§ **Your instructions**
Please count the lines below that contain the word "blue", treating uppercase and lowercase as different, and reply with the number alone.

§ **Supplied records**
★ ★ ★
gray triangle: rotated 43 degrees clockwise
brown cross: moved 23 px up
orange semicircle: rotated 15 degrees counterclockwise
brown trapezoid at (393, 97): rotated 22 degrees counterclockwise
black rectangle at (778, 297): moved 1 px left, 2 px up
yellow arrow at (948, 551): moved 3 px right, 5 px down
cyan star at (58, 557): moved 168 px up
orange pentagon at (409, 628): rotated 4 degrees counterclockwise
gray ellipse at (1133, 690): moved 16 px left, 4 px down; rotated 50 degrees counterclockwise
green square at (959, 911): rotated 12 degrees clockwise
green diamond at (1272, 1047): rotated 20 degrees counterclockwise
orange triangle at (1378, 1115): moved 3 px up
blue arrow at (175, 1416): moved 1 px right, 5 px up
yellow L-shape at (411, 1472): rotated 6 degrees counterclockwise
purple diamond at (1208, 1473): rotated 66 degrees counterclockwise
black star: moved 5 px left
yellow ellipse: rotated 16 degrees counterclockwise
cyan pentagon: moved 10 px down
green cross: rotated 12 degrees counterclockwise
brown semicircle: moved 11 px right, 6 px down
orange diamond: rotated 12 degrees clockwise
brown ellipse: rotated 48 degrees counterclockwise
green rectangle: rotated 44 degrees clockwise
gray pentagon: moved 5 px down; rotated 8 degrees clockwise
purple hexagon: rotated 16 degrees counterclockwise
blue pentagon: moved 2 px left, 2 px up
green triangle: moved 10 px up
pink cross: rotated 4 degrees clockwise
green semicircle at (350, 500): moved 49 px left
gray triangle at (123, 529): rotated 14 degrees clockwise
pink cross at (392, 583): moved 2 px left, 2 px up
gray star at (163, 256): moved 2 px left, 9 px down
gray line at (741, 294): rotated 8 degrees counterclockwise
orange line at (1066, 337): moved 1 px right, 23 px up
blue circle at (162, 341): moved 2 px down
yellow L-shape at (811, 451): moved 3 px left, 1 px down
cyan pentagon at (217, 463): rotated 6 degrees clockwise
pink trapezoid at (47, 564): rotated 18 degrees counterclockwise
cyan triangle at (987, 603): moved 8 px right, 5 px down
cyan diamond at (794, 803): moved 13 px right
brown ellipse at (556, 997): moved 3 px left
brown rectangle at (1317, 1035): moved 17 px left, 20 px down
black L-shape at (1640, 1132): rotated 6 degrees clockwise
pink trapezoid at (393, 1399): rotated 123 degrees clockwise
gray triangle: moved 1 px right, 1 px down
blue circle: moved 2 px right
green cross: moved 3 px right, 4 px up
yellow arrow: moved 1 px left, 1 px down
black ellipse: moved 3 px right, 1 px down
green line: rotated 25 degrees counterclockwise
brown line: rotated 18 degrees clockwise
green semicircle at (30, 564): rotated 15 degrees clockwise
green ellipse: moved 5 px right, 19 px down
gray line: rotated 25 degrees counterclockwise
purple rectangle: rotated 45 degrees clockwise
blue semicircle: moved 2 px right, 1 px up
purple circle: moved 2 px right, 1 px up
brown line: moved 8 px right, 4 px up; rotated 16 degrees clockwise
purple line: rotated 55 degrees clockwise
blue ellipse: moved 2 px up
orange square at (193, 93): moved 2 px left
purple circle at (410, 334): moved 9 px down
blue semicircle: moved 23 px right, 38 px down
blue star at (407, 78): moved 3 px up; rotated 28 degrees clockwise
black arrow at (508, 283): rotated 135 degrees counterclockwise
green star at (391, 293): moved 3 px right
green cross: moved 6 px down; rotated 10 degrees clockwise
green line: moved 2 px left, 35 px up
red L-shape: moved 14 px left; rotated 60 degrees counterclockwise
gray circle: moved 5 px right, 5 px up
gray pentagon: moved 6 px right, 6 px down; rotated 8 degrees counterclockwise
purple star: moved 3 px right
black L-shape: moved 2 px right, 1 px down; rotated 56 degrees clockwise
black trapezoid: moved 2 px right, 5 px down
★ ★ ★
§ **Response to this task**
8